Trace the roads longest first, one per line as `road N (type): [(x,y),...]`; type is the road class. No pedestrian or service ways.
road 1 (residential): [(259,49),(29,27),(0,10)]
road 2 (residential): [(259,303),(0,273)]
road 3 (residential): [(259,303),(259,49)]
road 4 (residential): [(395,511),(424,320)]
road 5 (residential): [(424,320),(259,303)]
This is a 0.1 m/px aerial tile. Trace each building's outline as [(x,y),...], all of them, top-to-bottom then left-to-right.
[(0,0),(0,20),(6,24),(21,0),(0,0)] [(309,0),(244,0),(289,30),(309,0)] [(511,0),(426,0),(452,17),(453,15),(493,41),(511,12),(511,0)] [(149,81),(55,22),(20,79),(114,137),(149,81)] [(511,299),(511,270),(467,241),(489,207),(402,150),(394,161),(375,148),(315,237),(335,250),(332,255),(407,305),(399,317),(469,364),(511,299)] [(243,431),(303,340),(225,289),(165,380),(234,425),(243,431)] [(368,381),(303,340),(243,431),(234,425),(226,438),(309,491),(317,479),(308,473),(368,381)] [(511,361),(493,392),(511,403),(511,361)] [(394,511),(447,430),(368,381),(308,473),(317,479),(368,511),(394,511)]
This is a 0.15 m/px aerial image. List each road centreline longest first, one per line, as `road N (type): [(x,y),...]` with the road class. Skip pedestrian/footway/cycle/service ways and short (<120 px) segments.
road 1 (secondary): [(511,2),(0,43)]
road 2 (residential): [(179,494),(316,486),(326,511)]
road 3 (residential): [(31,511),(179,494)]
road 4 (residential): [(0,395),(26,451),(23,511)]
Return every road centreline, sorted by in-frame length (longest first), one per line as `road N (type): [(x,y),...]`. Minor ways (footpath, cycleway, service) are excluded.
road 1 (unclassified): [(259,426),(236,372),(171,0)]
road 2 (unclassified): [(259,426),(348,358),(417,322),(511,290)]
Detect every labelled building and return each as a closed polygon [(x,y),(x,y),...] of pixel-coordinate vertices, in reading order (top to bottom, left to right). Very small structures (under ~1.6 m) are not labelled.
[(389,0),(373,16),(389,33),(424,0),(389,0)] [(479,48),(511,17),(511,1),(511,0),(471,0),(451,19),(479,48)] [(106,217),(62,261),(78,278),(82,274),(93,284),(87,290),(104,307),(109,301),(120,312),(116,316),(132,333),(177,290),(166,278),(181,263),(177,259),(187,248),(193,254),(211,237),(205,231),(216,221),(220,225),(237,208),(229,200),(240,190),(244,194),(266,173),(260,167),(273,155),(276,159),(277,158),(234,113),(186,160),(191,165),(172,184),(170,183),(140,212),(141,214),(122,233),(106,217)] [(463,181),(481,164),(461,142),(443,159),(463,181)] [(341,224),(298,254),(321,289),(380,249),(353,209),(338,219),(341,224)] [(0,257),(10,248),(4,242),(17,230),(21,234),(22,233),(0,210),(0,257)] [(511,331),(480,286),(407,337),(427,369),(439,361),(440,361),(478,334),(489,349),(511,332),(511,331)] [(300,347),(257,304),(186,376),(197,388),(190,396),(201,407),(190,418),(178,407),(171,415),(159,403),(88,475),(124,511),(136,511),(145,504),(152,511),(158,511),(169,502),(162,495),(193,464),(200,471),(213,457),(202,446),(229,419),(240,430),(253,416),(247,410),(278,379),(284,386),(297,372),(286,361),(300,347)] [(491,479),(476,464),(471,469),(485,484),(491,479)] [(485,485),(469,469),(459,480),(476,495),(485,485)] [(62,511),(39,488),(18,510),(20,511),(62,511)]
▬▬▬
Can you edit the part of the entries that opens with the line containing "Return every road" and closes with the line containing "road 2 (unclassified): [(259,426),(348,358),(417,322),(511,290)]", changing "centreline" to "centerline" and leaving all else as it stands? Give back only those lines.

Return every road centerline, sorted by in-frame length (longest first), one per line as `road N (type): [(x,y),...]`. Minor ways (footpath, cycleway, service) are excluded.
road 1 (unclassified): [(259,426),(236,372),(171,0)]
road 2 (unclassified): [(259,426),(348,358),(417,322),(511,290)]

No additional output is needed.